* _WHAT YOU SHOULD DO_
Please return the listing below word for word, minus its pictures.

* _RECORDS PROVIDED_
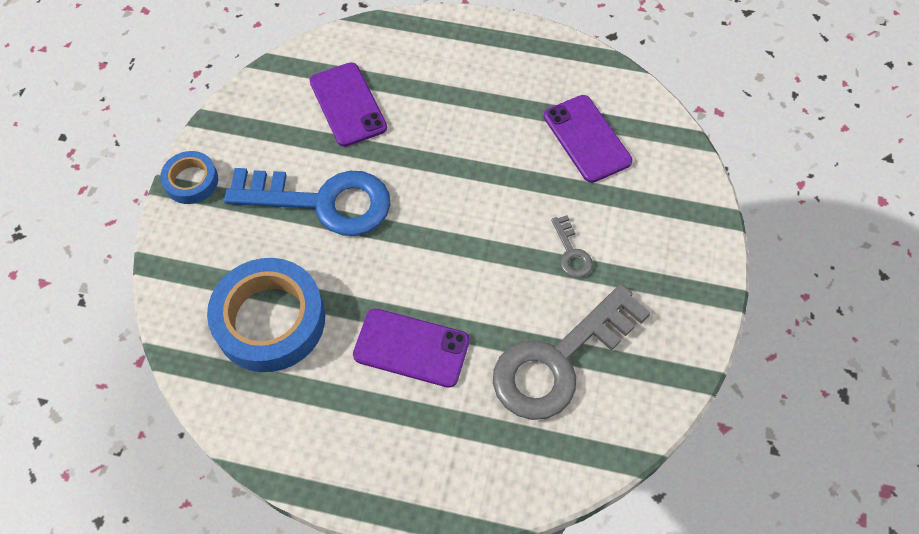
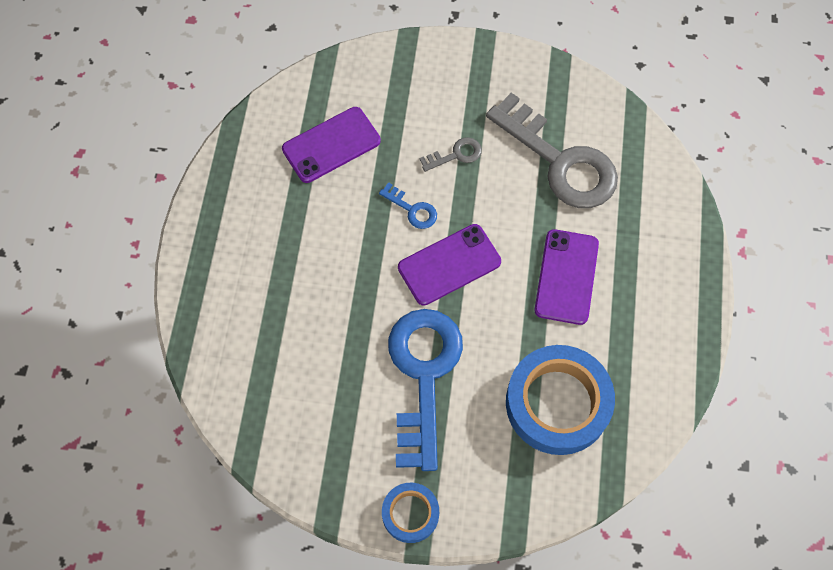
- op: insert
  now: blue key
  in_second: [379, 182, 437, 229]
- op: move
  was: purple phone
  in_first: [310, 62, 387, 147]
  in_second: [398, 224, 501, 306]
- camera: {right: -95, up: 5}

* _ANSWER SPACE_
- op: insert
  now: blue key
  in_second: [379, 182, 437, 229]
- op: move
  was: purple phone
  in_first: [310, 62, 387, 147]
  in_second: [398, 224, 501, 306]
- camera: {right: -95, up: 5}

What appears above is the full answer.